[What to work on]
Would you reproduce the whole listing exactly, minus its images?
START Given entries
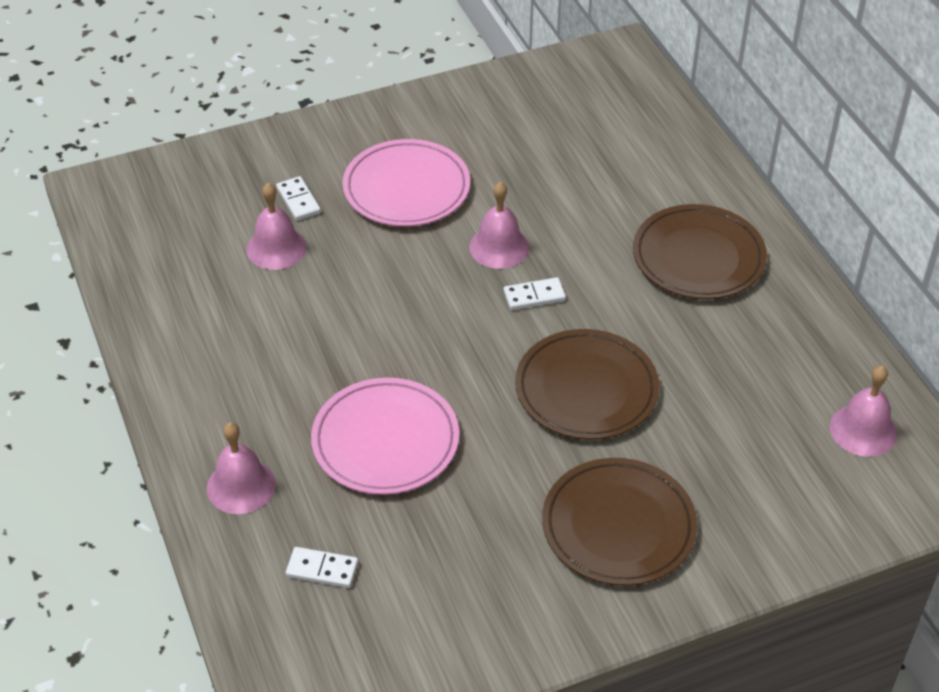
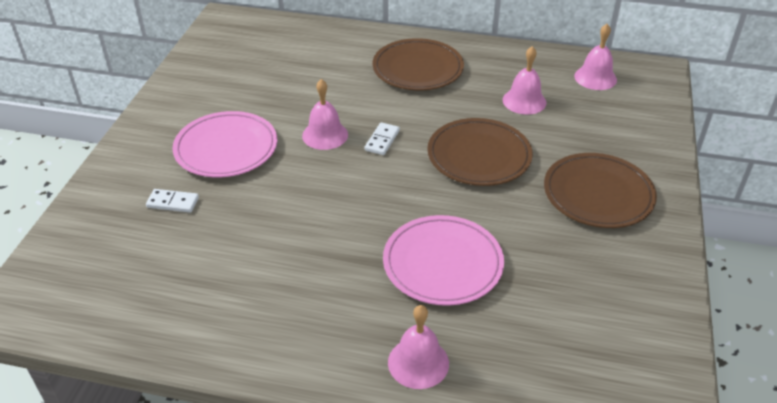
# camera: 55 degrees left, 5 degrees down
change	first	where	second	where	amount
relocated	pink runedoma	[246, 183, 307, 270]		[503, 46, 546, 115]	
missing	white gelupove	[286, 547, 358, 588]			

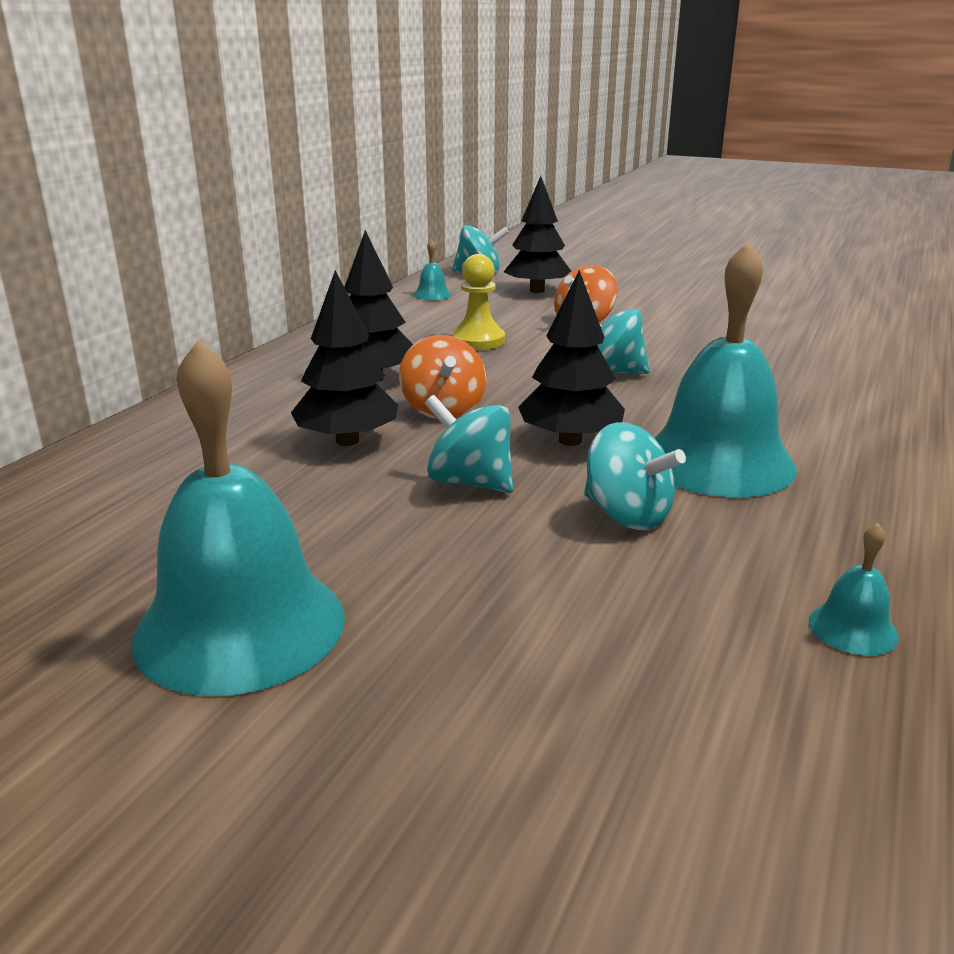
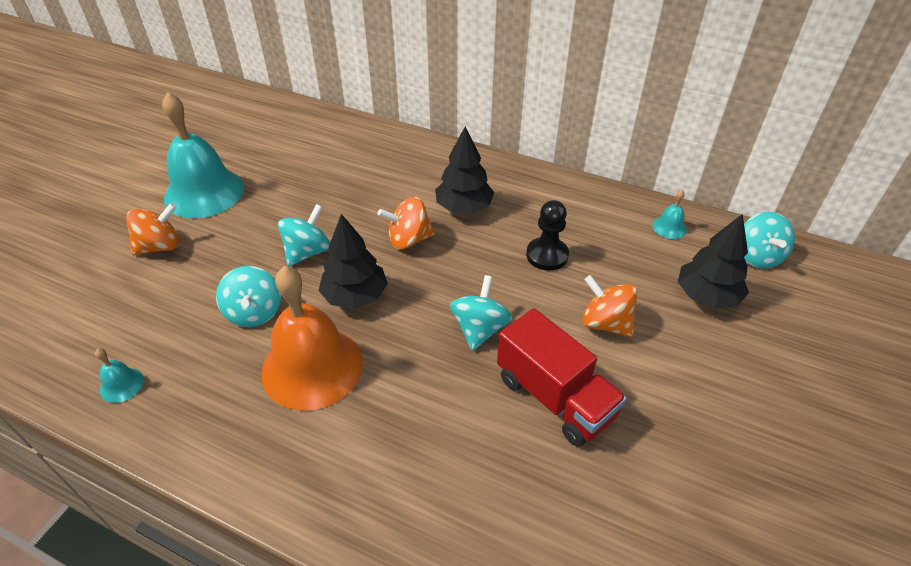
# camera: 90 degrees right, 20 degrees up
change	first	where	second	where	amount
colour	turquoise runedoma	[654, 242, 797, 497]	orange runedoma	[262, 266, 363, 411]	
colour	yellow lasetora	[451, 254, 505, 350]	black lasetora	[526, 200, 569, 271]	
missing	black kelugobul	[291, 270, 398, 446]			
spun	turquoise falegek	[584, 422, 686, 530]		[216, 266, 281, 327]	60 degrees counterclockwise
appeared			orange falegek	[126, 203, 179, 255]	
appeared			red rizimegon	[497, 308, 627, 447]	

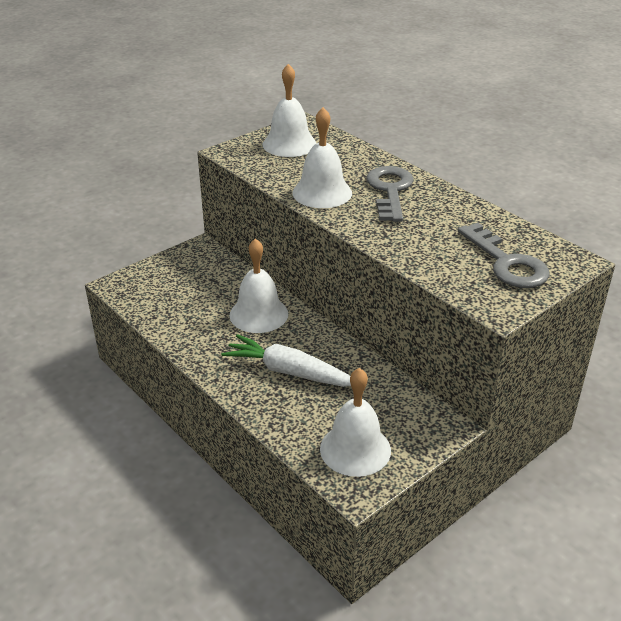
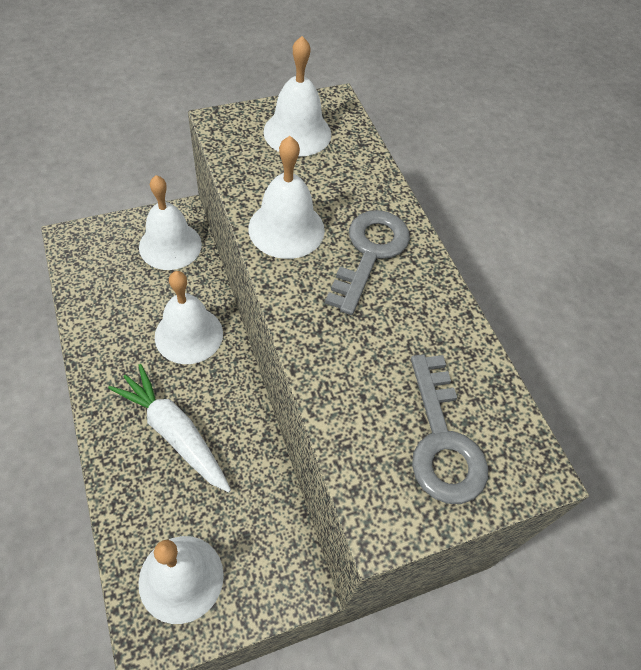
# camera: 15 degrees right, 20 degrees up
change	first	where	second	where	amount
appeared			white runedoma	[139, 175, 202, 270]	

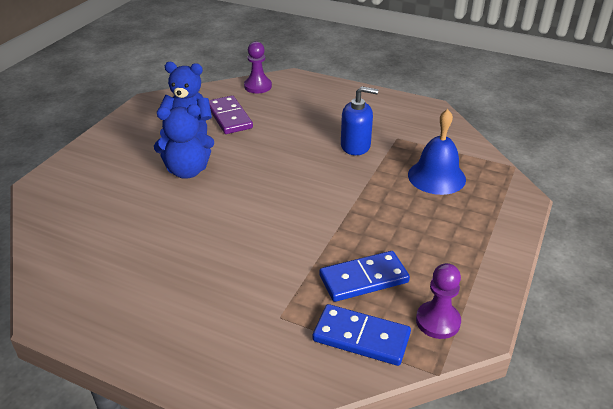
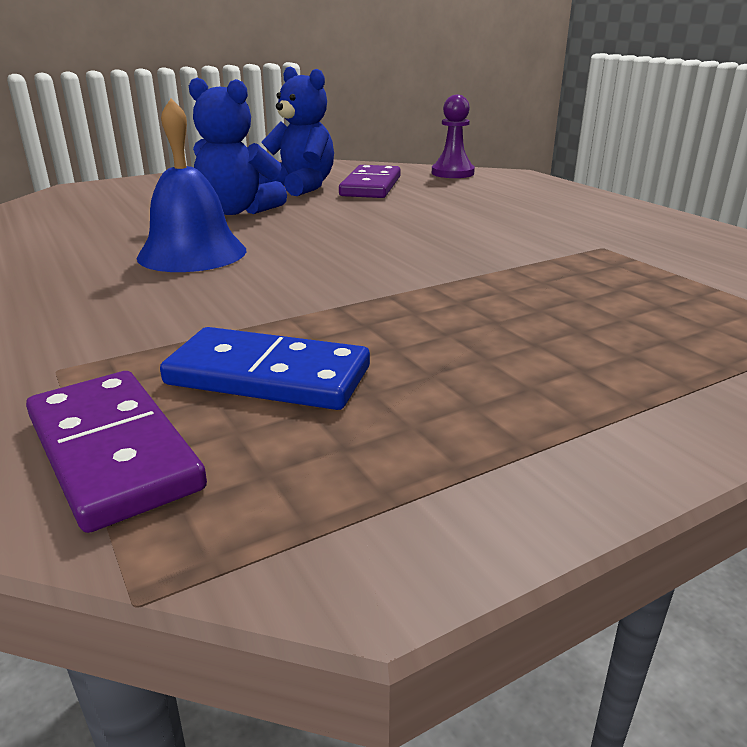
# camera: 35 degrees right, 10 degrees down
change	first	where	second	where	amount
missing	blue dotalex	[341, 86, 378, 155]			
relocated	blue runedoma	[408, 109, 466, 195]		[137, 98, 246, 272]	
missing	purple lasetora	[416, 263, 461, 339]			
colour	blue gelupove	[313, 304, 411, 366]	purple gelupove	[26, 371, 207, 533]	

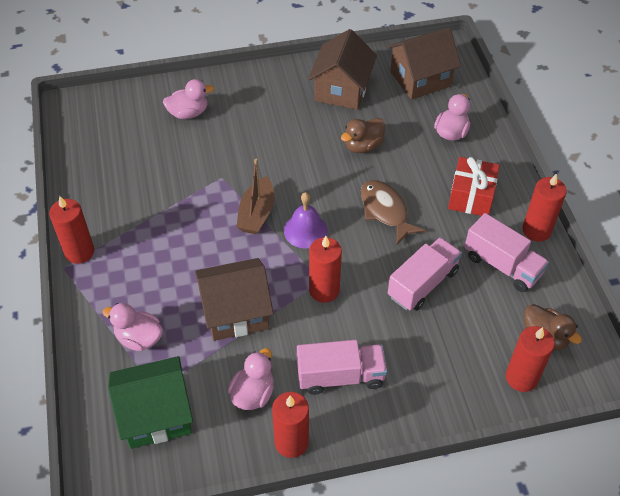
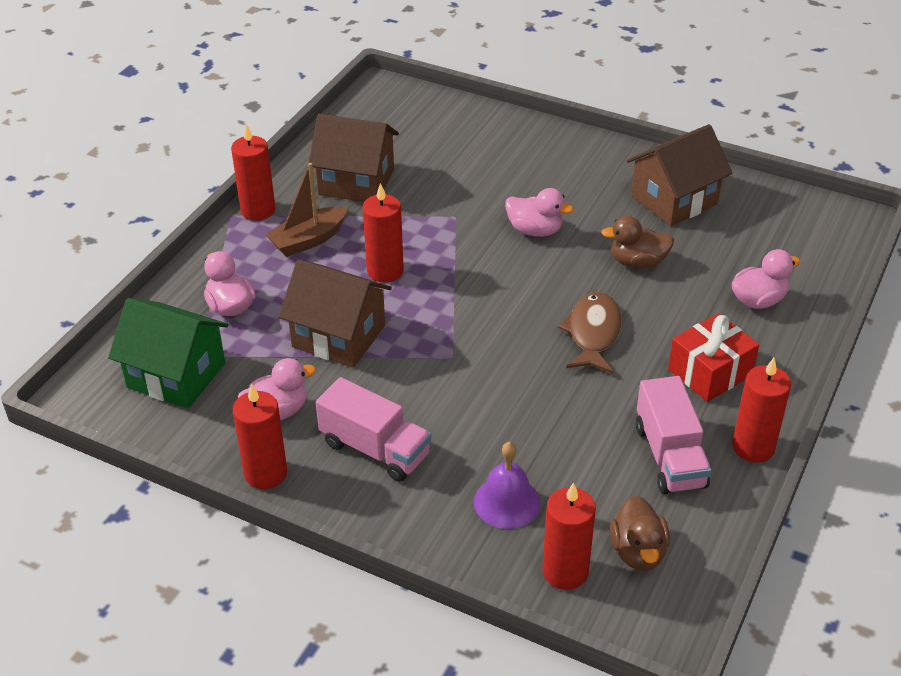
# camera: 40 degrees right, 10 degrees down
change	first	where	second	where	amount
relocated	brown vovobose	[387, 28, 461, 100]		[308, 114, 399, 202]	
relocated	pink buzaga	[163, 79, 214, 119]		[505, 188, 574, 237]	
relocated	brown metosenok	[236, 159, 274, 235]		[265, 163, 348, 257]	
relocated	purple runedoma	[284, 192, 328, 249]		[474, 442, 541, 529]	
relocated	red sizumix	[309, 236, 342, 303]		[363, 183, 404, 283]	
missing	pink rizimegon	[388, 237, 462, 311]			

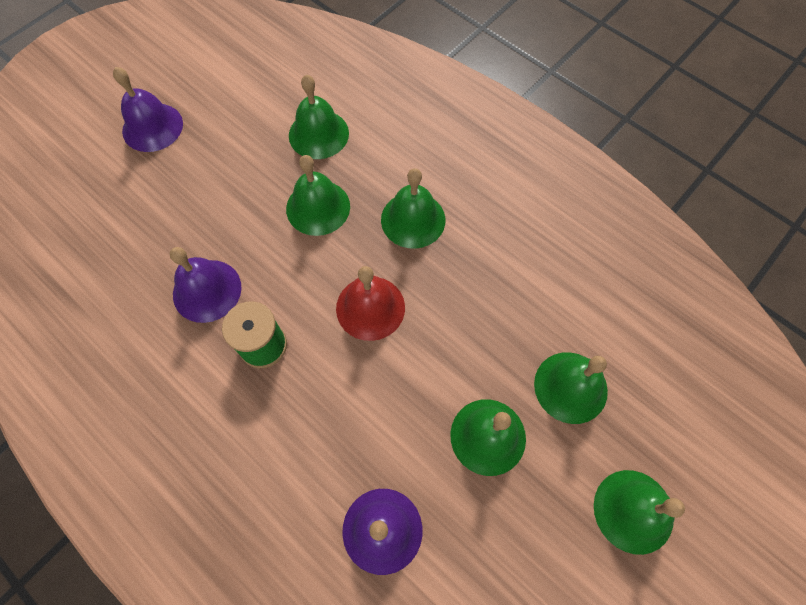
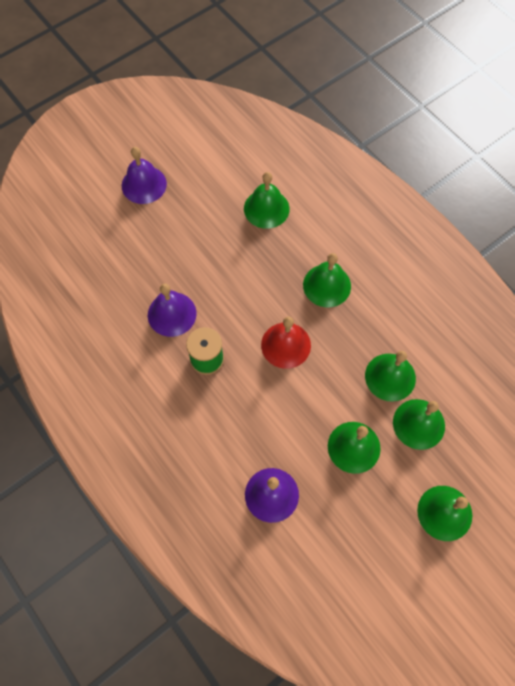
# camera: 10 degrees right, 0 degrees up
change	first	where	second	where	amount
relocated	green runedoma	[286, 155, 350, 236]		[365, 351, 416, 402]	

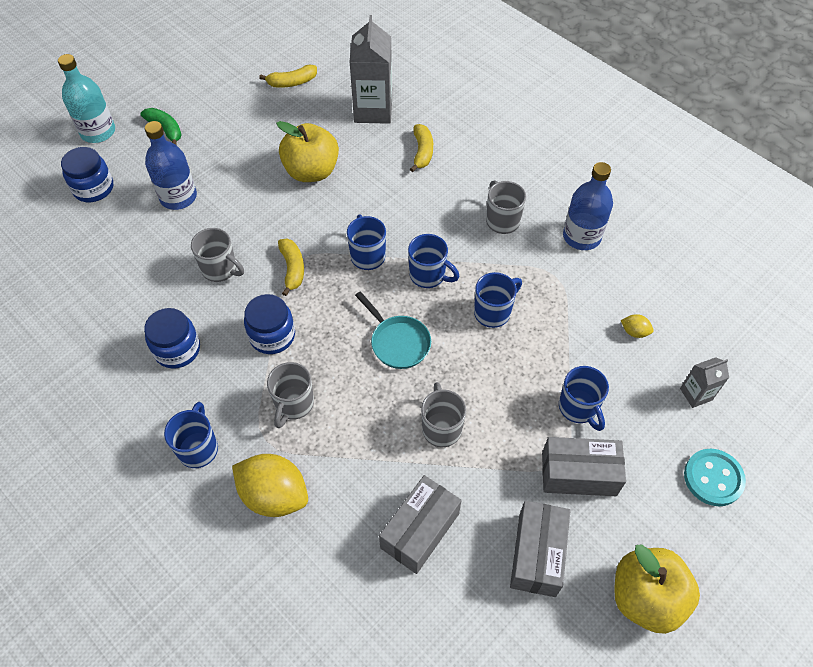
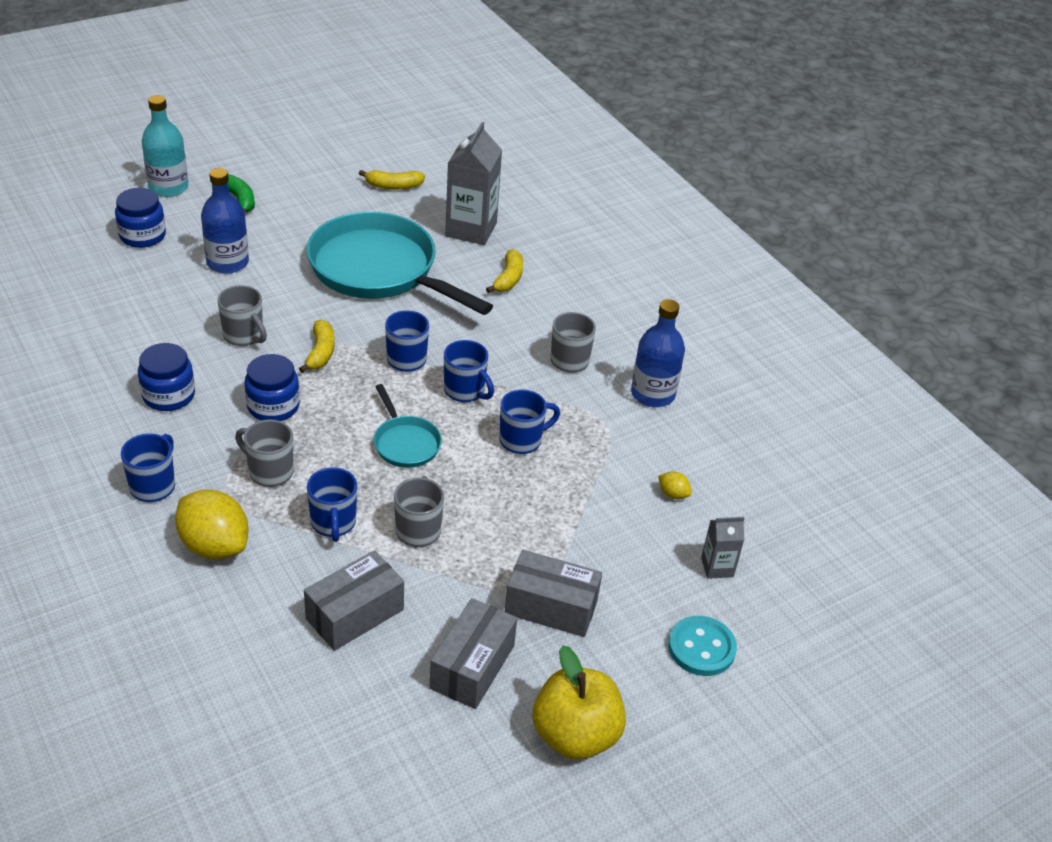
# camera: 10 degrees right, 15 degrees down
change	first	where	second	where	amount
exchanged	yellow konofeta	[276, 121, 339, 182]	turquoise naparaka	[307, 212, 493, 315]	
spun	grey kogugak	[267, 362, 314, 428]		[235, 420, 294, 487]	90 degrees clockwise
relocated	blue kogugak	[559, 366, 609, 431]		[307, 467, 357, 542]	

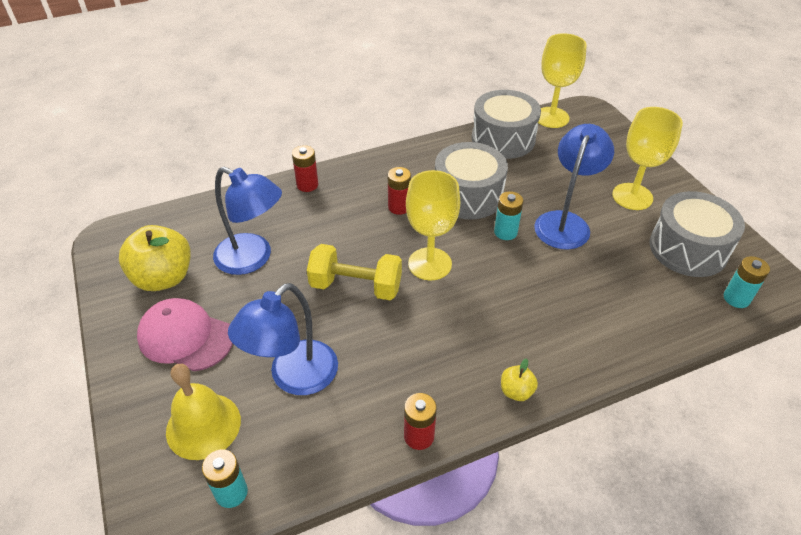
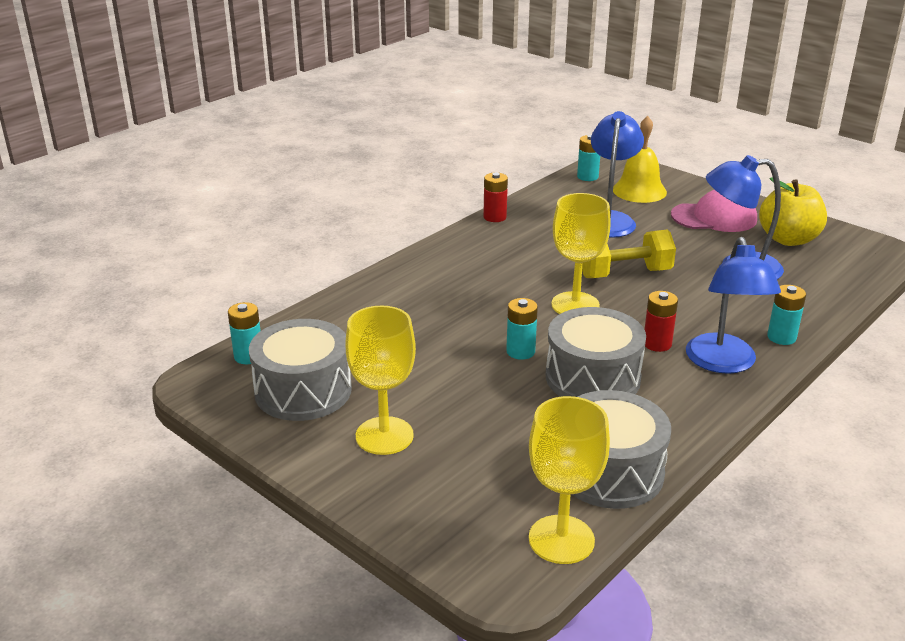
# camera: 155 degrees right, 15 degrees down
change	first	where	second	where	amount
relocated	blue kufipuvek	[534, 124, 614, 250]		[686, 237, 781, 374]	
colour	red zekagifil	[292, 145, 318, 192]	turquoise zekagifil	[767, 285, 806, 345]	
missing	yellow konofeta	[501, 358, 538, 401]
END Given entries
[Solution for this problem]
# camera: 55 degrees left, 5 degrees down
change	first	where	second	where	amount
relocated	pink runedoma	[246, 183, 307, 270]		[503, 46, 546, 115]	
missing	white gelupove	[286, 547, 358, 588]			

# camera: 90 degrees right, 20 degrees up
change	first	where	second	where	amount
colour	turquoise runedoma	[654, 242, 797, 497]	orange runedoma	[262, 266, 363, 411]	
colour	yellow lasetora	[451, 254, 505, 350]	black lasetora	[526, 200, 569, 271]	
missing	black kelugobul	[291, 270, 398, 446]			
spun	turquoise falegek	[584, 422, 686, 530]		[216, 266, 281, 327]	60 degrees counterclockwise
appeared			orange falegek	[126, 203, 179, 255]	
appeared			red rizimegon	[497, 308, 627, 447]	

# camera: 15 degrees right, 20 degrees up
change	first	where	second	where	amount
appeared			white runedoma	[139, 175, 202, 270]	

# camera: 35 degrees right, 10 degrees down
change	first	where	second	where	amount
missing	blue dotalex	[341, 86, 378, 155]			
relocated	blue runedoma	[408, 109, 466, 195]		[137, 98, 246, 272]	
missing	purple lasetora	[416, 263, 461, 339]			
colour	blue gelupove	[313, 304, 411, 366]	purple gelupove	[26, 371, 207, 533]	

# camera: 40 degrees right, 10 degrees down
change	first	where	second	where	amount
relocated	brown vovobose	[387, 28, 461, 100]		[308, 114, 399, 202]	
relocated	pink buzaga	[163, 79, 214, 119]		[505, 188, 574, 237]	
relocated	brown metosenok	[236, 159, 274, 235]		[265, 163, 348, 257]	
relocated	purple runedoma	[284, 192, 328, 249]		[474, 442, 541, 529]	
relocated	red sizumix	[309, 236, 342, 303]		[363, 183, 404, 283]	
missing	pink rizimegon	[388, 237, 462, 311]			

# camera: 10 degrees right, 0 degrees up
change	first	where	second	where	amount
relocated	green runedoma	[286, 155, 350, 236]		[365, 351, 416, 402]	

# camera: 10 degrees right, 15 degrees down
change	first	where	second	where	amount
exchanged	yellow konofeta	[276, 121, 339, 182]	turquoise naparaka	[307, 212, 493, 315]	
spun	grey kogugak	[267, 362, 314, 428]		[235, 420, 294, 487]	90 degrees clockwise
relocated	blue kogugak	[559, 366, 609, 431]		[307, 467, 357, 542]	

# camera: 155 degrees right, 15 degrees down
change	first	where	second	where	amount
relocated	blue kufipuvek	[534, 124, 614, 250]		[686, 237, 781, 374]	
colour	red zekagifil	[292, 145, 318, 192]	turquoise zekagifil	[767, 285, 806, 345]	
missing	yellow konofeta	[501, 358, 538, 401]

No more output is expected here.